- [OBJECTIVE] Repeat the entire listing below word for word, from the first line to the last.

Start of SUPPLIED MATERIAL

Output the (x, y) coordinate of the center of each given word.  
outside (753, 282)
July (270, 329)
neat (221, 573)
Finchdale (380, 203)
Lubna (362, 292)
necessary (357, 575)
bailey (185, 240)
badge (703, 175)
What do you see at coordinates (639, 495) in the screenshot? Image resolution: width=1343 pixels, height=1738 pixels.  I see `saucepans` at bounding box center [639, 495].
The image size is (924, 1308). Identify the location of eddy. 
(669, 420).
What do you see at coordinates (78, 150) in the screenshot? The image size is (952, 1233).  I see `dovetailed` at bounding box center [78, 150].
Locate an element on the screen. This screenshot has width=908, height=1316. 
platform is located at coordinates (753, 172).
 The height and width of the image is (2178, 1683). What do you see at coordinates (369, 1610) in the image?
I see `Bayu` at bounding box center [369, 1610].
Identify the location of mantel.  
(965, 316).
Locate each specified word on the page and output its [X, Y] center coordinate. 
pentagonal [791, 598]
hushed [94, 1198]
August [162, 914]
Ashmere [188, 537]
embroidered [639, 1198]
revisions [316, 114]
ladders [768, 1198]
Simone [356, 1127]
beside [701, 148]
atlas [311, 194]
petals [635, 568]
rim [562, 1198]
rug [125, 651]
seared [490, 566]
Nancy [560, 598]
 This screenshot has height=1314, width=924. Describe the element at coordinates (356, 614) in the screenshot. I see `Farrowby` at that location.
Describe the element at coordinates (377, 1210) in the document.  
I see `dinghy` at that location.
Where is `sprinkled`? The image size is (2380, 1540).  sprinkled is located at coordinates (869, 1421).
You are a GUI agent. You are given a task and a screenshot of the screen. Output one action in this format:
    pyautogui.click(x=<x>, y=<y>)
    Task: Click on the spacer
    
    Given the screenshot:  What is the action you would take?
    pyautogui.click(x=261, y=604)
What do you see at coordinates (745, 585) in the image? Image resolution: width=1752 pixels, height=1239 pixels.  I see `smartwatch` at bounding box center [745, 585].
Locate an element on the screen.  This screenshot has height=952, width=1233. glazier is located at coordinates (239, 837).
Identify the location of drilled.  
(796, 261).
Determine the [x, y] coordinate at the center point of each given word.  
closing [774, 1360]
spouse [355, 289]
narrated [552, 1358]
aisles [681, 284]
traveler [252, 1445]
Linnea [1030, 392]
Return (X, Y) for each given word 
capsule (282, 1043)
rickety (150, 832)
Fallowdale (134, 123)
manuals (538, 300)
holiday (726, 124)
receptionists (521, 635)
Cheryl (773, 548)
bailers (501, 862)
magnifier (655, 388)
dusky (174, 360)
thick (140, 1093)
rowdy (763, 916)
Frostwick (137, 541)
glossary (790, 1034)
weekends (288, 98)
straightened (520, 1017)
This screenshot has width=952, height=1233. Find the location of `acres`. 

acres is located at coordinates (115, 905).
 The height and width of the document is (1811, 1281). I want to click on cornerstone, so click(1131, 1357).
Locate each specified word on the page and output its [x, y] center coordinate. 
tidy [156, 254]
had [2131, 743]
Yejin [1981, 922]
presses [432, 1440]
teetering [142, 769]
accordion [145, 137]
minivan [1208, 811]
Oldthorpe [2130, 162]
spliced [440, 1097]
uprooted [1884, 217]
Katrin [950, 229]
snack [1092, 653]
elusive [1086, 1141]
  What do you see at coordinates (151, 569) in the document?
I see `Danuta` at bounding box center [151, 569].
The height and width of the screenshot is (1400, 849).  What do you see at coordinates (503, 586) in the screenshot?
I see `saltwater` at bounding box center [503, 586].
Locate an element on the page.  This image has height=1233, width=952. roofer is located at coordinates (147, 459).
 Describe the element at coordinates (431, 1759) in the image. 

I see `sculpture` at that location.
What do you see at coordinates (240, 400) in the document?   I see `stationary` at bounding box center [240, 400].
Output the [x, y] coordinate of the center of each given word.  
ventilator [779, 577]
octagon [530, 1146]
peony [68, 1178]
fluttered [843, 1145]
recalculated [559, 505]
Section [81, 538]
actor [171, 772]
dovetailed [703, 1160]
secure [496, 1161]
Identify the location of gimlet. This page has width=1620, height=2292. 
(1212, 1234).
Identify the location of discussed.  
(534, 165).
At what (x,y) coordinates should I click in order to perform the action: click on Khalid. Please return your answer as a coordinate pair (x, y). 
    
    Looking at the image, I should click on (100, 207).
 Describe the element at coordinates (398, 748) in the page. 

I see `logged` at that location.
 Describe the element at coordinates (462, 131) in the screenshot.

End of SUPPLIED MATERIAL

- [ANSWER TO THE EXERCISE]
Output the (x, y) coordinate of the center of each given word.  
outside (753, 282)
July (270, 329)
neat (221, 573)
Finchdale (380, 203)
Lubna (362, 292)
necessary (357, 575)
bailey (185, 240)
badge (703, 175)
What do you see at coordinates (639, 495) in the screenshot? Image resolution: width=1343 pixels, height=1738 pixels.  I see `saucepans` at bounding box center [639, 495].
The image size is (924, 1308). Identify the location of eddy. 
(669, 420).
What do you see at coordinates (78, 150) in the screenshot? The image size is (952, 1233).  I see `dovetailed` at bounding box center [78, 150].
Locate an element on the screen. This screenshot has width=908, height=1316. 
platform is located at coordinates (753, 172).
 The height and width of the image is (2178, 1683). What do you see at coordinates (369, 1610) in the image?
I see `Bayu` at bounding box center [369, 1610].
Identify the location of mantel.  
(965, 316).
Locate each specified word on the page and output its [X, Y] center coordinate. 
pentagonal [791, 598]
hushed [94, 1198]
August [162, 914]
Ashmere [188, 537]
embroidered [639, 1198]
revisions [316, 114]
ladders [768, 1198]
Simone [356, 1127]
beside [701, 148]
atlas [311, 194]
petals [635, 568]
rim [562, 1198]
rug [125, 651]
seared [490, 566]
Nancy [560, 598]
 This screenshot has height=1314, width=924. Describe the element at coordinates (356, 614) in the screenshot. I see `Farrowby` at that location.
Describe the element at coordinates (377, 1210) in the document.  
I see `dinghy` at that location.
Where is `sprinkled`? The image size is (2380, 1540).  sprinkled is located at coordinates (869, 1421).
You are a GUI agent. You are given a task and a screenshot of the screen. Output one action in this format:
    pyautogui.click(x=<x>, y=<y>)
    Task: Click on the spacer
    
    Given the screenshot:  What is the action you would take?
    pyautogui.click(x=261, y=604)
What do you see at coordinates (745, 585) in the image? Image resolution: width=1752 pixels, height=1239 pixels.  I see `smartwatch` at bounding box center [745, 585].
Locate an element on the screen.  This screenshot has height=952, width=1233. glazier is located at coordinates (239, 837).
Identify the location of drilled.  
(796, 261).
Determine the [x, y] coordinate at the center point of each given word.  
closing [774, 1360]
spouse [355, 289]
narrated [552, 1358]
aisles [681, 284]
traveler [252, 1445]
Linnea [1030, 392]
Return (X, Y) for each given word 
capsule (282, 1043)
rickety (150, 832)
Fallowdale (134, 123)
manuals (538, 300)
holiday (726, 124)
receptionists (521, 635)
Cheryl (773, 548)
bailers (501, 862)
magnifier (655, 388)
dusky (174, 360)
thick (140, 1093)
rowdy (763, 916)
Frostwick (137, 541)
glossary (790, 1034)
weekends (288, 98)
straightened (520, 1017)
This screenshot has width=952, height=1233. Find the location of `acres`. 

acres is located at coordinates (115, 905).
 The height and width of the document is (1811, 1281). I want to click on cornerstone, so click(1131, 1357).
Locate each specified word on the page and output its [x, y] center coordinate. 
tidy [156, 254]
had [2131, 743]
Yejin [1981, 922]
presses [432, 1440]
teetering [142, 769]
accordion [145, 137]
minivan [1208, 811]
Oldthorpe [2130, 162]
spliced [440, 1097]
uprooted [1884, 217]
Katrin [950, 229]
snack [1092, 653]
elusive [1086, 1141]
  What do you see at coordinates (151, 569) in the document?
I see `Danuta` at bounding box center [151, 569].
The height and width of the screenshot is (1400, 849).  What do you see at coordinates (503, 586) in the screenshot?
I see `saltwater` at bounding box center [503, 586].
Locate an element on the page.  This image has height=1233, width=952. roofer is located at coordinates (147, 459).
 Describe the element at coordinates (431, 1759) in the image. 

I see `sculpture` at that location.
What do you see at coordinates (240, 400) in the document?   I see `stationary` at bounding box center [240, 400].
Output the [x, y] coordinate of the center of each given word.  
ventilator [779, 577]
octagon [530, 1146]
peony [68, 1178]
fluttered [843, 1145]
recalculated [559, 505]
Section [81, 538]
actor [171, 772]
dovetailed [703, 1160]
secure [496, 1161]
Identify the location of gimlet. This page has width=1620, height=2292. 
(1212, 1234).
Identify the location of discussed.  
(534, 165).
At what (x,y) coordinates should I click in order to perform the action: click on Khalid. Please return your answer as a coordinate pair (x, y). 
    
    Looking at the image, I should click on (100, 207).
 Describe the element at coordinates (398, 748) in the page. 

I see `logged` at that location.
 Describe the element at coordinates (462, 131) in the screenshot.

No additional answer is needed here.